Directions for this task:
Using the listing below, print exactly everything from the line with "white car [150,303,255,409]" down to the line with "yellow pear [380,380,535,555] -> none", both included, and nothing more.

Records for processing:
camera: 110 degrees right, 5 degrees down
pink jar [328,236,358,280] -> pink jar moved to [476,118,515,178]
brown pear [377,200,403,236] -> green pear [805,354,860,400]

* * *

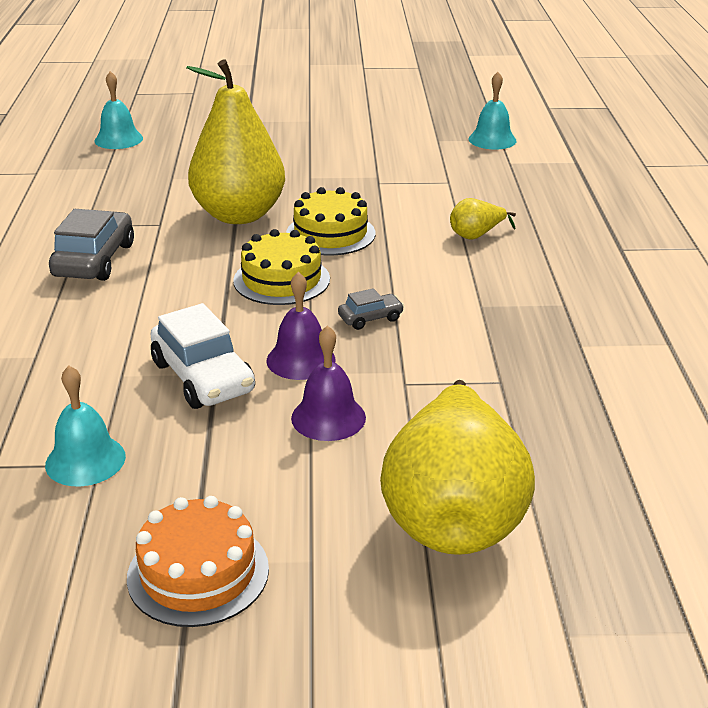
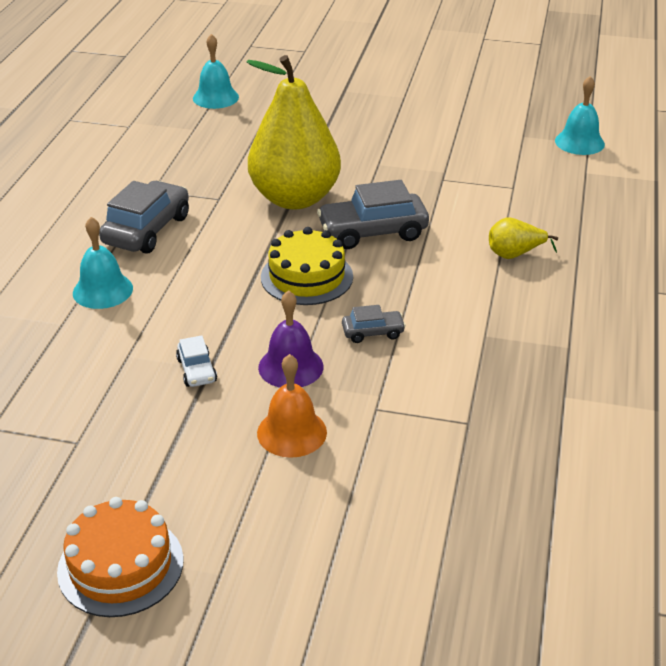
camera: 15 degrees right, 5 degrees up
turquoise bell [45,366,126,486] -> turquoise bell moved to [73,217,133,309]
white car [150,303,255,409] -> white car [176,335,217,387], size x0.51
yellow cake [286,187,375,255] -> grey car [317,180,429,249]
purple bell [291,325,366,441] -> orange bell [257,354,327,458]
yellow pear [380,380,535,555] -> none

---

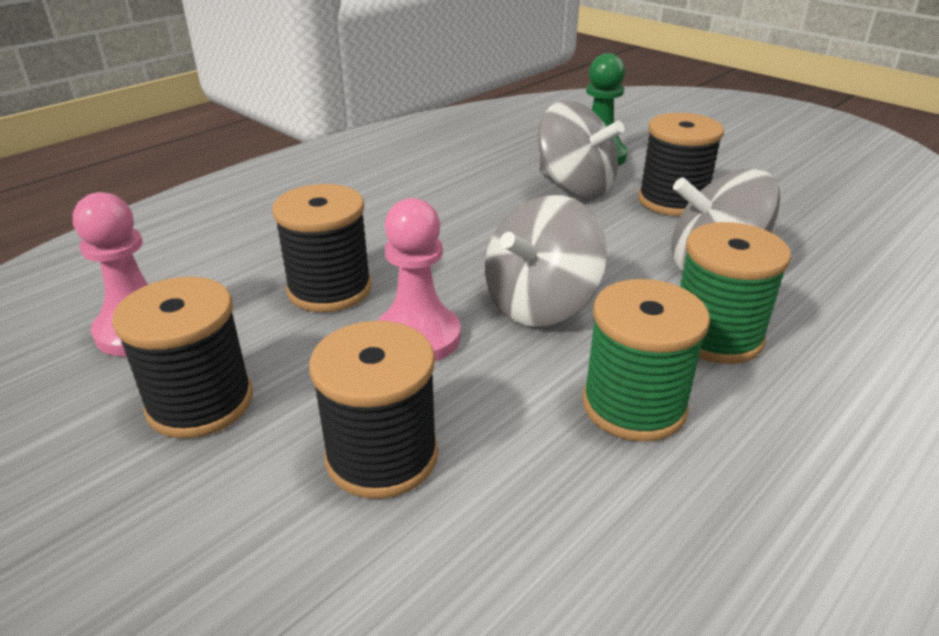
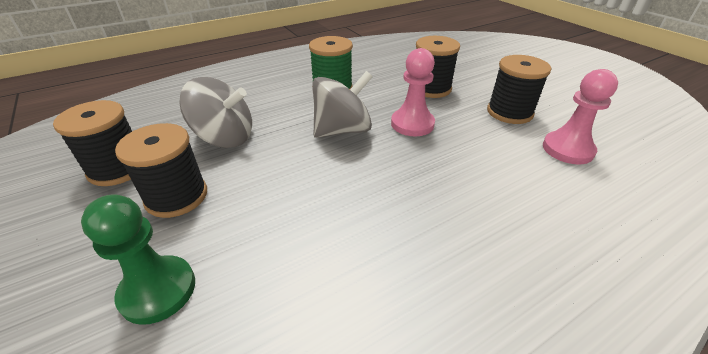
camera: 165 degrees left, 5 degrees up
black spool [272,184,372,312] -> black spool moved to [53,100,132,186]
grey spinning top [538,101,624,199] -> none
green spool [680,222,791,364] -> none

Response area:
white car [150,303,255,409] -> white car [176,335,217,387], size x0.51
yellow cake [286,187,375,255] -> grey car [317,180,429,249]
purple bell [291,325,366,441] -> orange bell [257,354,327,458]
yellow pear [380,380,535,555] -> none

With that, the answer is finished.